# Data supplied
++++++

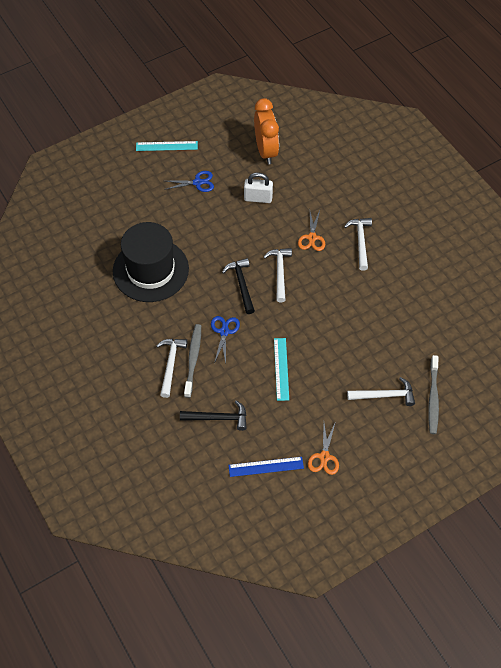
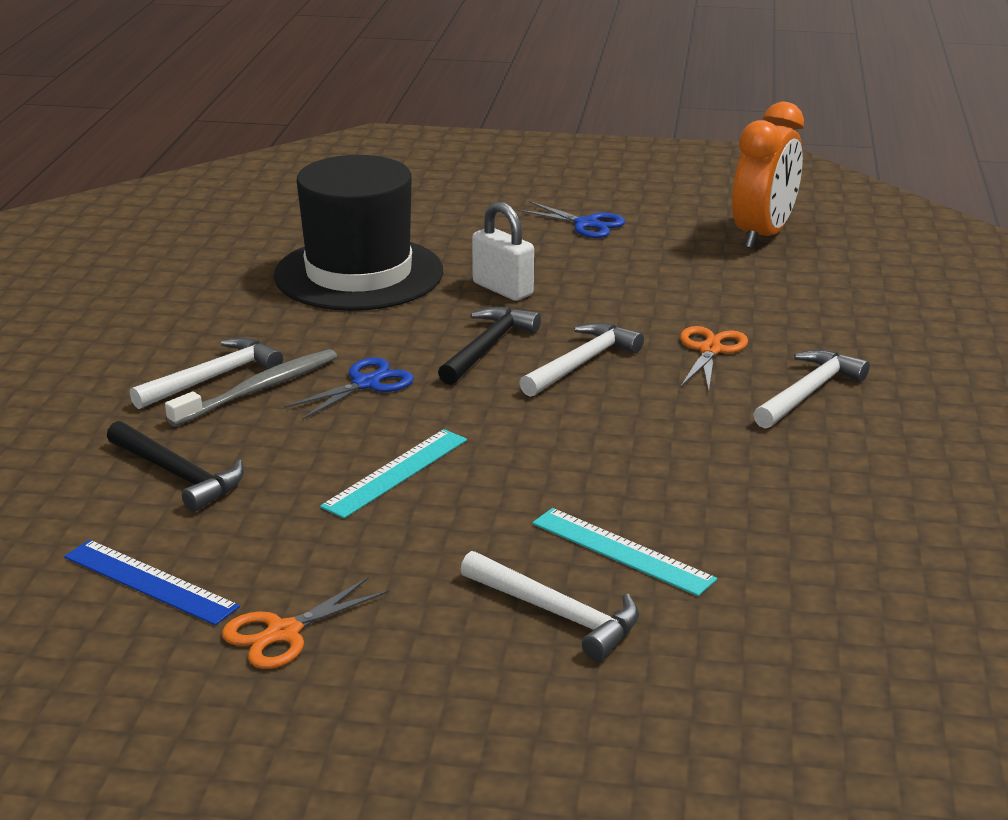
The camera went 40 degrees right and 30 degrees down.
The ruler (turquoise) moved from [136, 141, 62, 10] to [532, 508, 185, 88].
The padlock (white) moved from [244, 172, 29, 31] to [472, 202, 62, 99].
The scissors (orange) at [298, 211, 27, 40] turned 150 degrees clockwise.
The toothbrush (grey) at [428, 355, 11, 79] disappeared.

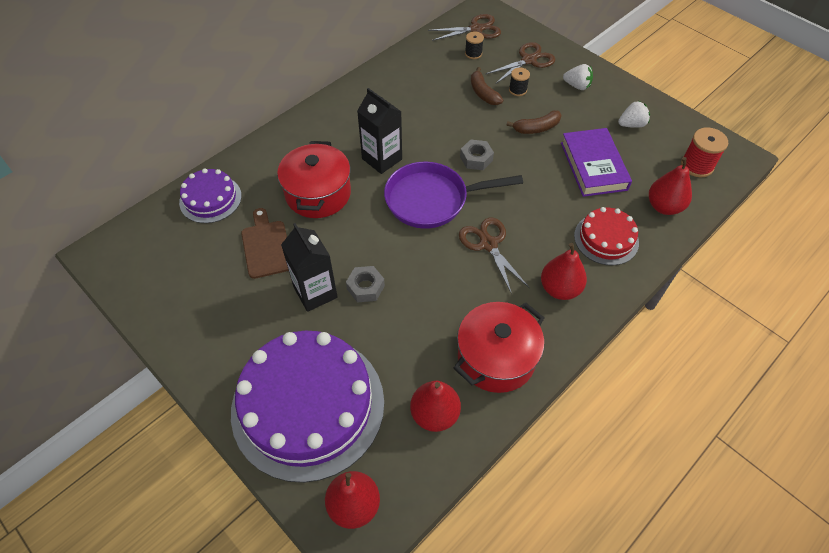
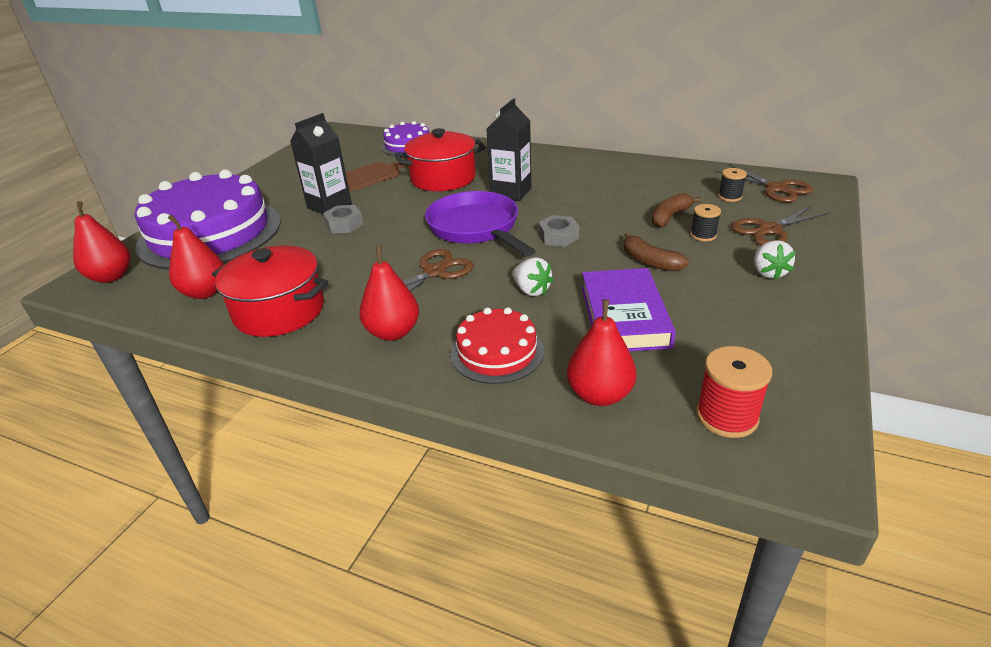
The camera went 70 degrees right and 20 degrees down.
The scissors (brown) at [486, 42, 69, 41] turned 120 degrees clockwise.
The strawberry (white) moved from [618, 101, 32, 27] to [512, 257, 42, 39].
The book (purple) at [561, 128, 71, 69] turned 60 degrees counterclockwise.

++++++

# What you are asked to do
Strip out the pictures and quote the remaining data word for word.

# Problem solution
The camera went 40 degrees right and 30 degrees down.
The ruler (turquoise) moved from [136, 141, 62, 10] to [532, 508, 185, 88].
The padlock (white) moved from [244, 172, 29, 31] to [472, 202, 62, 99].
The scissors (orange) at [298, 211, 27, 40] turned 150 degrees clockwise.
The toothbrush (grey) at [428, 355, 11, 79] disappeared.

The camera went 70 degrees right and 20 degrees down.
The scissors (brown) at [486, 42, 69, 41] turned 120 degrees clockwise.
The strawberry (white) moved from [618, 101, 32, 27] to [512, 257, 42, 39].
The book (purple) at [561, 128, 71, 69] turned 60 degrees counterclockwise.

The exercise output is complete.